--- Task statement ---
In the listing below, the lines from the first through the one with "purple cup: 8 -> 7" are to be copied word for word.

--- The data ---
= = = = =

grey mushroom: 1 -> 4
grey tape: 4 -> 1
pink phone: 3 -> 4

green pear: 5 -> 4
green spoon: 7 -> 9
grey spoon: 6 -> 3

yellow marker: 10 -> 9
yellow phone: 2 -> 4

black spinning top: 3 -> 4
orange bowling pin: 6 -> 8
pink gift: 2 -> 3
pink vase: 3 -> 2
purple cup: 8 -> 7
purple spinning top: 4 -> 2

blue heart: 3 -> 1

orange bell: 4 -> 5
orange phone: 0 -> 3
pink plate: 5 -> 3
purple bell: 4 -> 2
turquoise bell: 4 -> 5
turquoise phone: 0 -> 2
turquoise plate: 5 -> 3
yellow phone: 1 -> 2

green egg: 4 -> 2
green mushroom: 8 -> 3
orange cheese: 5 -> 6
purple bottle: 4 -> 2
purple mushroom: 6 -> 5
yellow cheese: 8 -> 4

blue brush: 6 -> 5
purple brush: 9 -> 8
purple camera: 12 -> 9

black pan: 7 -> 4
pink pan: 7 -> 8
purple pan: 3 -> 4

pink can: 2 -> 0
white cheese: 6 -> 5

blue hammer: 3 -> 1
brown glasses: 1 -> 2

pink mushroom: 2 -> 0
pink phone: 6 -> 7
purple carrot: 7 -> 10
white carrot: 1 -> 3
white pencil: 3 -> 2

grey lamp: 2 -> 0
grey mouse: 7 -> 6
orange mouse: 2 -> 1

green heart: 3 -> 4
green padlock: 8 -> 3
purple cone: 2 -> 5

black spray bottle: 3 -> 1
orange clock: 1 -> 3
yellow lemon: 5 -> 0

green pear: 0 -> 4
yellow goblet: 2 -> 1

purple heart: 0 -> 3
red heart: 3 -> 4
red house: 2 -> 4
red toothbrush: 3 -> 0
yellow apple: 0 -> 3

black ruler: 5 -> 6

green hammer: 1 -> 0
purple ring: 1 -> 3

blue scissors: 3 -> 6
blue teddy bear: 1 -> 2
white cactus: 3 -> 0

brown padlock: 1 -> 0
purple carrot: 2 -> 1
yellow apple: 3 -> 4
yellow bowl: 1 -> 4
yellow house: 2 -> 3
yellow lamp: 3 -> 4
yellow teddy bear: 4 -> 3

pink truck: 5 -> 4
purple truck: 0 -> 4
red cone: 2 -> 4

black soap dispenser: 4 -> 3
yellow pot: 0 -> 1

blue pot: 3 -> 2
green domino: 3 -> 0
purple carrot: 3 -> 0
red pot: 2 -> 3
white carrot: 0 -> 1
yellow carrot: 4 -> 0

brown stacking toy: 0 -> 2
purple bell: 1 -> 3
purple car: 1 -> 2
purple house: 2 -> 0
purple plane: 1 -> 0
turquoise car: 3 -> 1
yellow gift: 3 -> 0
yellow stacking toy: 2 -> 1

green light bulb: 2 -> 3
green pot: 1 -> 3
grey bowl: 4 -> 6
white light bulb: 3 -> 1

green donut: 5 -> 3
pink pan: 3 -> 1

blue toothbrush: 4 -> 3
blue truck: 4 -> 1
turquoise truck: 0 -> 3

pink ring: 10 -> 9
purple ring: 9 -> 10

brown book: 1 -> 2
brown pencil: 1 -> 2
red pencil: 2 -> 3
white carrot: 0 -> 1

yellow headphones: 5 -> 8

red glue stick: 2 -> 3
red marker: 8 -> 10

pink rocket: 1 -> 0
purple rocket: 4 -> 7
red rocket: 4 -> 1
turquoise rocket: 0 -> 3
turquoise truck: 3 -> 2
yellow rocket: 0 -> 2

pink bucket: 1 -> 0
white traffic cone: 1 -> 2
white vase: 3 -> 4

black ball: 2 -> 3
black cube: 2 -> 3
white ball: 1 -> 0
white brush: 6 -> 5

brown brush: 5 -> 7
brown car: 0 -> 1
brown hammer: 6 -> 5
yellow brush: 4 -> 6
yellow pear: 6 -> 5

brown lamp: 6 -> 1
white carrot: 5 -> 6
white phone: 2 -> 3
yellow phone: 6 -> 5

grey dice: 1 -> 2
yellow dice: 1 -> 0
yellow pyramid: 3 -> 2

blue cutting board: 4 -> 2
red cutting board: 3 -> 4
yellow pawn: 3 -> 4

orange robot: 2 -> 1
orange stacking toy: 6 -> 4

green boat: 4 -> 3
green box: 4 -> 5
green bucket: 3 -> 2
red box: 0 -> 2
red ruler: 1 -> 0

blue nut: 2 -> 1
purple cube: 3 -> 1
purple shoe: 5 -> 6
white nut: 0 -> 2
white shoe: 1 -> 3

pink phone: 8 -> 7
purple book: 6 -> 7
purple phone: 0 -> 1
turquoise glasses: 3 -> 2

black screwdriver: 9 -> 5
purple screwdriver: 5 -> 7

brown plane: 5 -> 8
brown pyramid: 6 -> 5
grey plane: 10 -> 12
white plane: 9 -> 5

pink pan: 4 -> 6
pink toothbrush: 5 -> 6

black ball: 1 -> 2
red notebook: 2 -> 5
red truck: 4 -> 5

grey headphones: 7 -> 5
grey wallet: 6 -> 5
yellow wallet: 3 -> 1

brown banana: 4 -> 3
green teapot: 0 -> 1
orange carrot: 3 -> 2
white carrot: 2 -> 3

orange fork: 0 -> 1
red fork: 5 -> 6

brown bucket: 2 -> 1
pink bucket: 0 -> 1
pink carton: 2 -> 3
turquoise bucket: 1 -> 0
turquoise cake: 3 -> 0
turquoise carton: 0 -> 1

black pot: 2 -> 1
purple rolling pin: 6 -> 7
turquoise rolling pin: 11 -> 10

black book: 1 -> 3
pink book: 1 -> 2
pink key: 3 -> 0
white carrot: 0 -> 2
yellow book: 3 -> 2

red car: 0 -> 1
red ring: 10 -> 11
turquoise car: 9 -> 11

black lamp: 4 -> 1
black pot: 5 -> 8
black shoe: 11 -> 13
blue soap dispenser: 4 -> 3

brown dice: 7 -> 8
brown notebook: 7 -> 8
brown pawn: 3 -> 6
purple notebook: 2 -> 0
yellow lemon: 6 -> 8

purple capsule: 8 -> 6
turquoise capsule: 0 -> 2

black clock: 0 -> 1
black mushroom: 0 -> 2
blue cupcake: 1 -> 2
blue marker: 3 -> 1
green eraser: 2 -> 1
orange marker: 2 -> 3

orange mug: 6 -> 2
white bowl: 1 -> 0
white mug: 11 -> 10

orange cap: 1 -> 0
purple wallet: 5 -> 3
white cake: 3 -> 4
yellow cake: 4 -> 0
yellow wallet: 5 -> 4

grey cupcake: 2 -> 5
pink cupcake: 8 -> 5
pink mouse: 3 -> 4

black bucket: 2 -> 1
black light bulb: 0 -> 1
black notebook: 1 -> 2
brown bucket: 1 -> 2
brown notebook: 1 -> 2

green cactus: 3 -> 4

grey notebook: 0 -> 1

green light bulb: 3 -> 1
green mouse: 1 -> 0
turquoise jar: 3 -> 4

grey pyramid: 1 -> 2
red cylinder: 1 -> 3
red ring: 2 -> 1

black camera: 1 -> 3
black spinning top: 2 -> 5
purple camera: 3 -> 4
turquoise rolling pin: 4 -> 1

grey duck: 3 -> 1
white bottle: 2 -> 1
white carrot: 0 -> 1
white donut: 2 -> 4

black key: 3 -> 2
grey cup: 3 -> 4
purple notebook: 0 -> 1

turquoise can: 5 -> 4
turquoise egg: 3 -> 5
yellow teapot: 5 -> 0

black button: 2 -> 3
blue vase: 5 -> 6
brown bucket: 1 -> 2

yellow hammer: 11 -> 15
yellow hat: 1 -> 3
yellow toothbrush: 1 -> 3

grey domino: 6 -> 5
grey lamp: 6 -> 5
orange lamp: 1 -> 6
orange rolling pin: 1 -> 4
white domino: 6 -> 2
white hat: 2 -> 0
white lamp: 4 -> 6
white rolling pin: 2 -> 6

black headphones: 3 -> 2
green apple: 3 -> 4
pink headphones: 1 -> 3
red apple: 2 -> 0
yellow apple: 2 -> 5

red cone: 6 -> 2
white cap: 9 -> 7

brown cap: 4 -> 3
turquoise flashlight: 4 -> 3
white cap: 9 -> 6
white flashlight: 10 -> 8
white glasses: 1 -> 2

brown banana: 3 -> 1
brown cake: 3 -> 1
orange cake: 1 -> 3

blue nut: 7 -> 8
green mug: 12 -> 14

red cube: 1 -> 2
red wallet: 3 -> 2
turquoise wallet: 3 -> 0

= = = = =

--- Exercise result ---
grey mushroom: 1 -> 4
grey tape: 4 -> 1
pink phone: 3 -> 4

green pear: 5 -> 4
green spoon: 7 -> 9
grey spoon: 6 -> 3

yellow marker: 10 -> 9
yellow phone: 2 -> 4

black spinning top: 3 -> 4
orange bowling pin: 6 -> 8
pink gift: 2 -> 3
pink vase: 3 -> 2
purple cup: 8 -> 7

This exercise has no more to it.